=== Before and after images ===
——

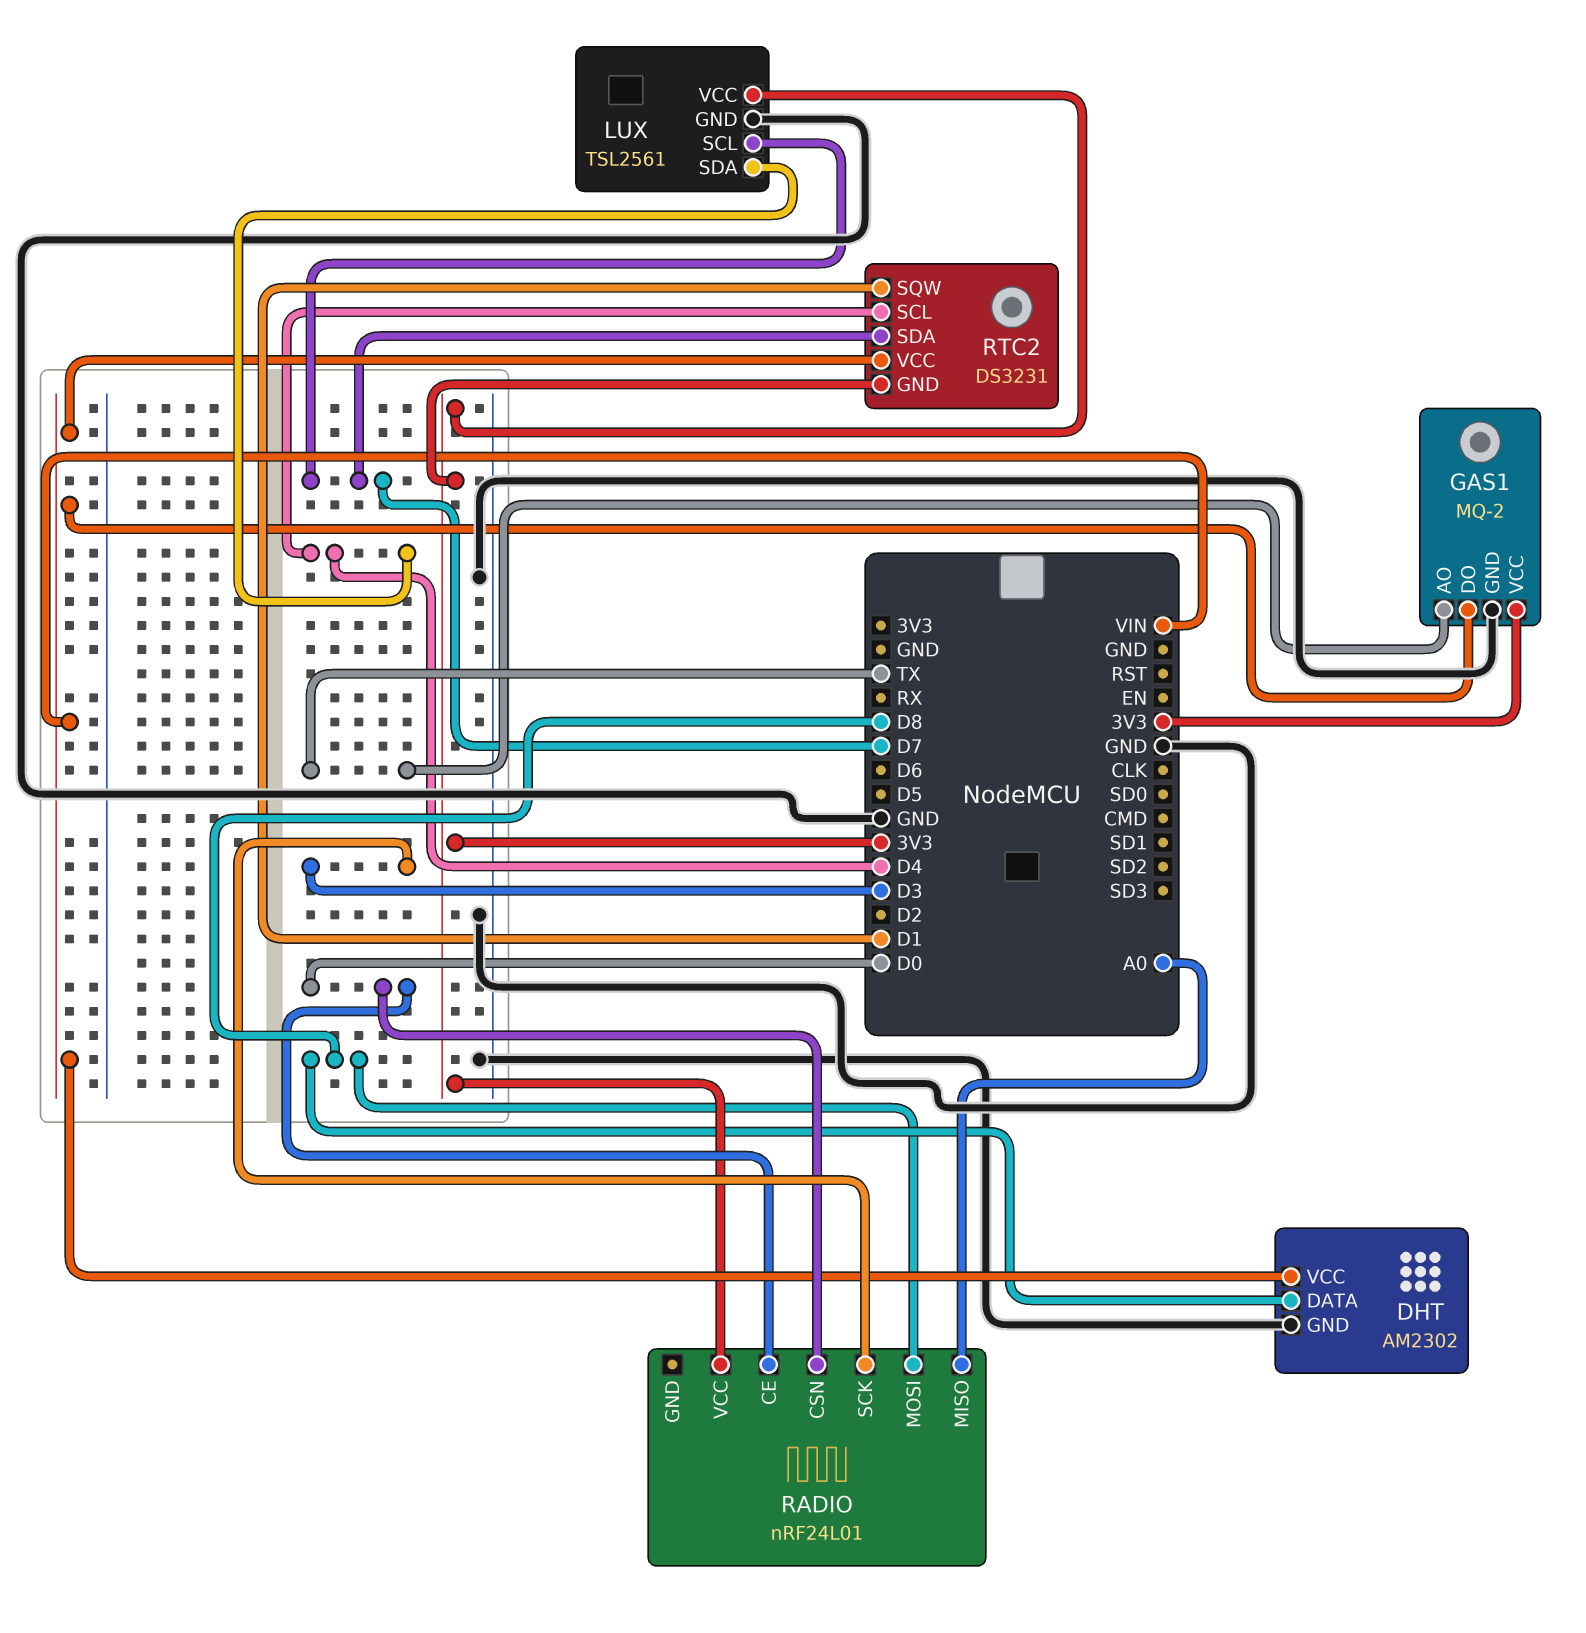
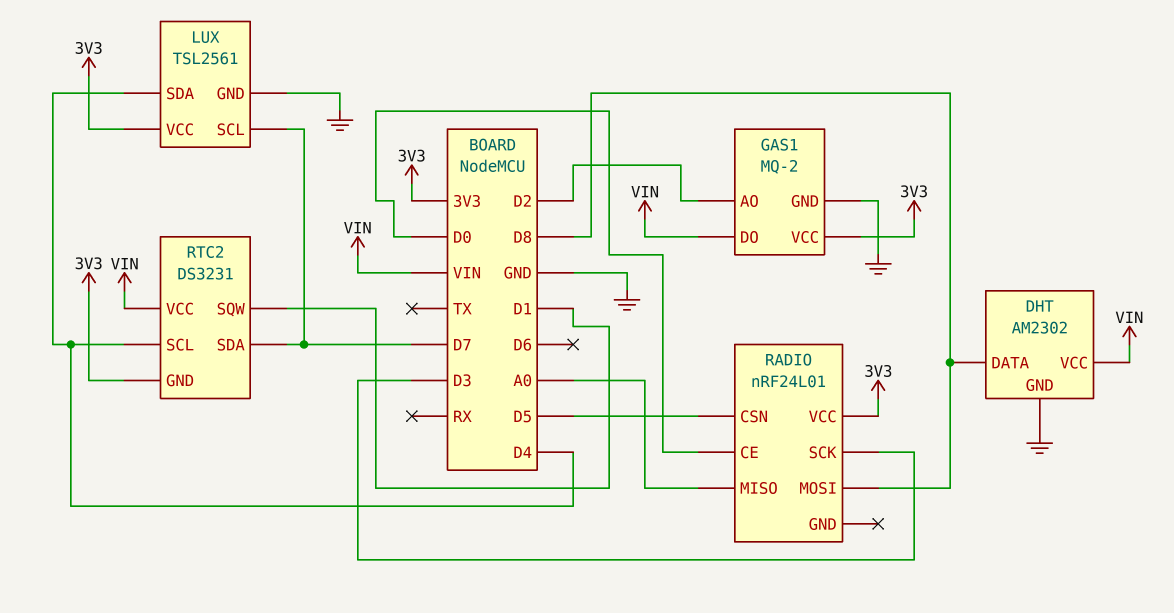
GAS1 pin AO: TX -> D2
RADIO pin CSN: D0 -> D5

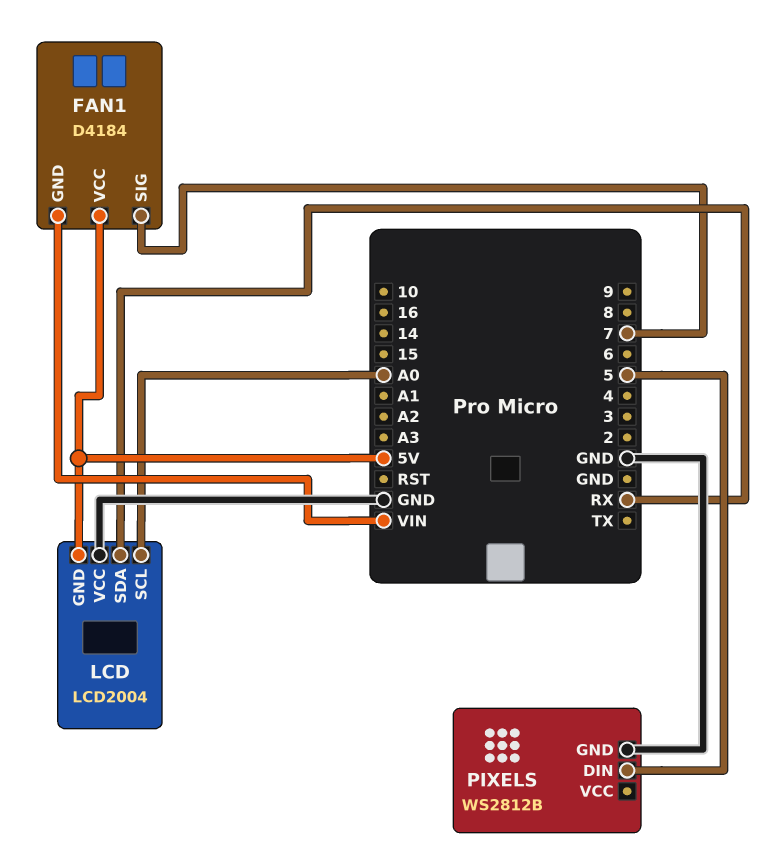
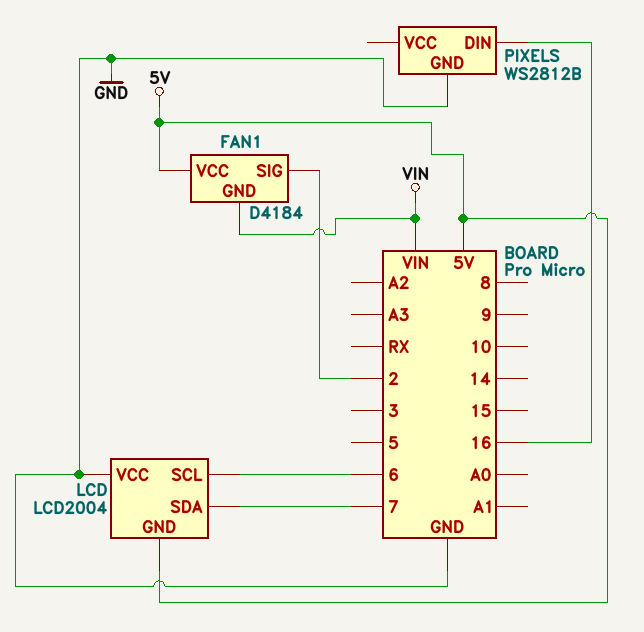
FAN1 pin SIG: 7 -> 2
LCD pin SCL: A0 -> 6
LCD pin SDA: RX -> 7
PIXELS pin DIN: 5 -> 16

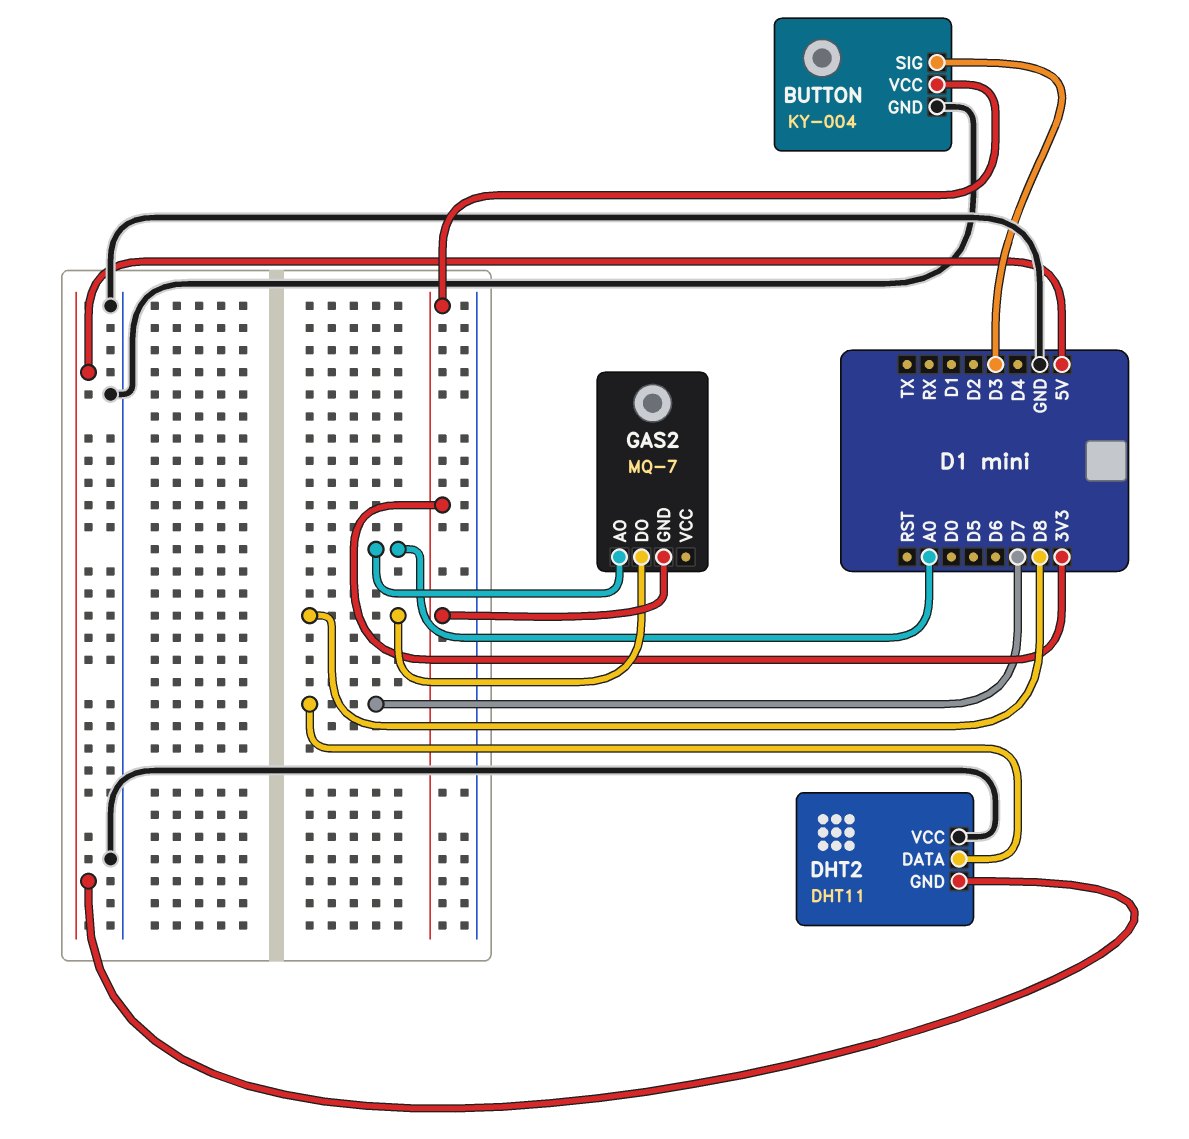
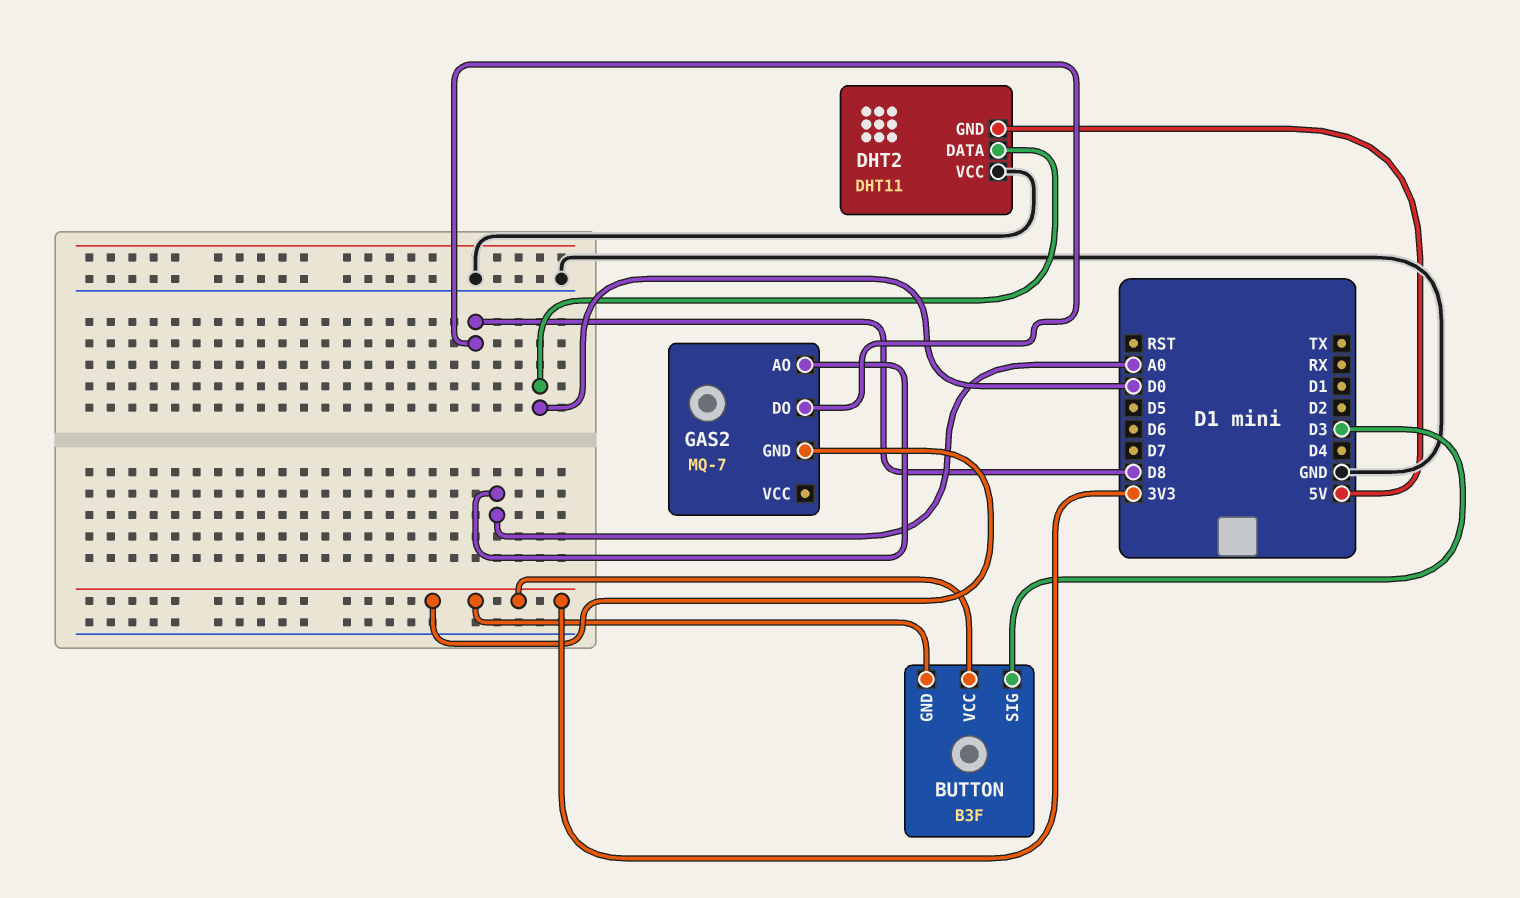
BUTTON: KY-004 -> B3F
BUTTON pin GND: GND -> 3V3
DHT2 pin DATA: D7 -> D0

——

Restate the data word for word, minus any images.

=== Output of the exercise ===
GAS1 pin AO: TX -> D2
RADIO pin CSN: D0 -> D5

FAN1 pin SIG: 7 -> 2
LCD pin SCL: A0 -> 6
LCD pin SDA: RX -> 7
PIXELS pin DIN: 5 -> 16

BUTTON: KY-004 -> B3F
BUTTON pin GND: GND -> 3V3
DHT2 pin DATA: D7 -> D0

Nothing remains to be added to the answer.